Object tracking records.
----------------------------------------
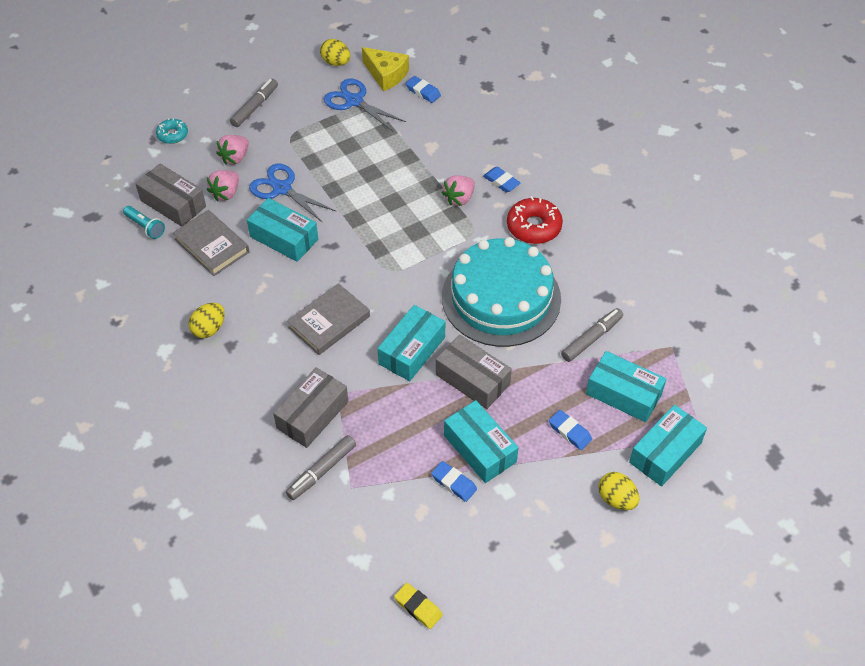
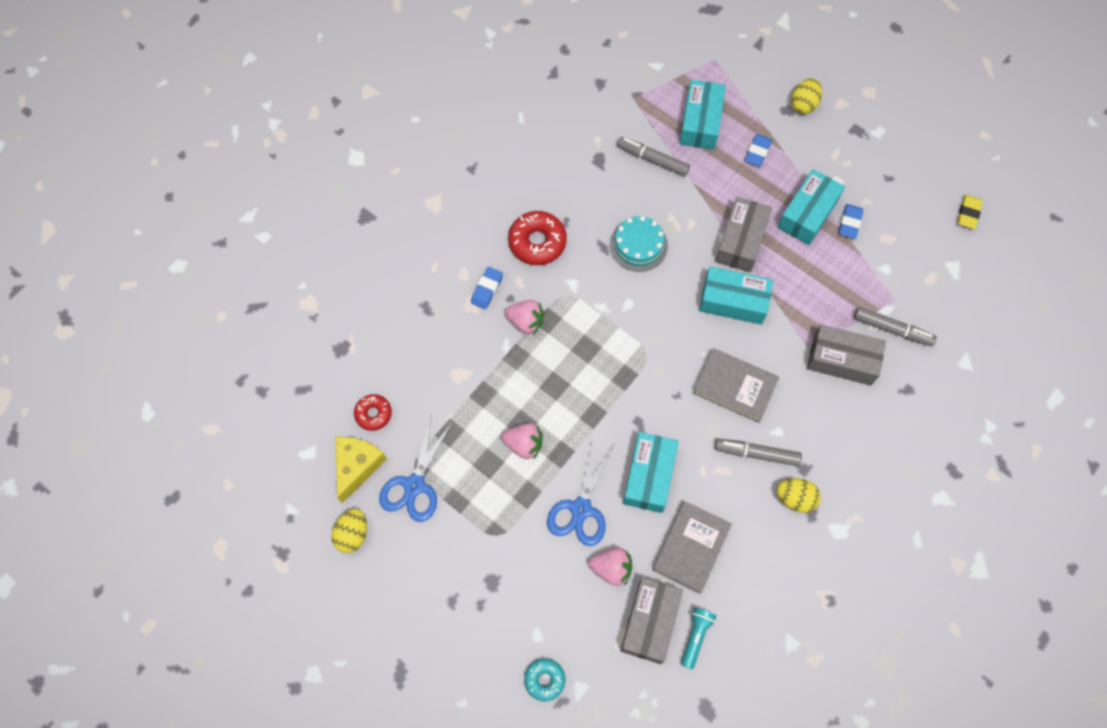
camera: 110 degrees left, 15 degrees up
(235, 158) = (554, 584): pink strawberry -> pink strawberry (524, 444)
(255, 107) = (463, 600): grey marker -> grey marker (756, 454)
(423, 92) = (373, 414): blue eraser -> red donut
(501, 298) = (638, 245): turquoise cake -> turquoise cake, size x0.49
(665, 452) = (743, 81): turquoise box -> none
----------------------------------------
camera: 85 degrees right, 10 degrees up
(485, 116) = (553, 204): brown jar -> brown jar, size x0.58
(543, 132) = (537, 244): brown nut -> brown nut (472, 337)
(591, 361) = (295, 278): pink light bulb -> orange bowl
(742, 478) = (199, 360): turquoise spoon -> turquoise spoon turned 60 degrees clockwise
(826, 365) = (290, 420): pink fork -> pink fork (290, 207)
----------------------------------------
Exercise. Read the records above. Show each line that has the string "turquoise".

Answer section.
(501, 298) = (638, 245): turquoise cake -> turquoise cake, size x0.49
(665, 452) = (743, 81): turquoise box -> none
(742, 478) = (199, 360): turquoise spoon -> turquoise spoon turned 60 degrees clockwise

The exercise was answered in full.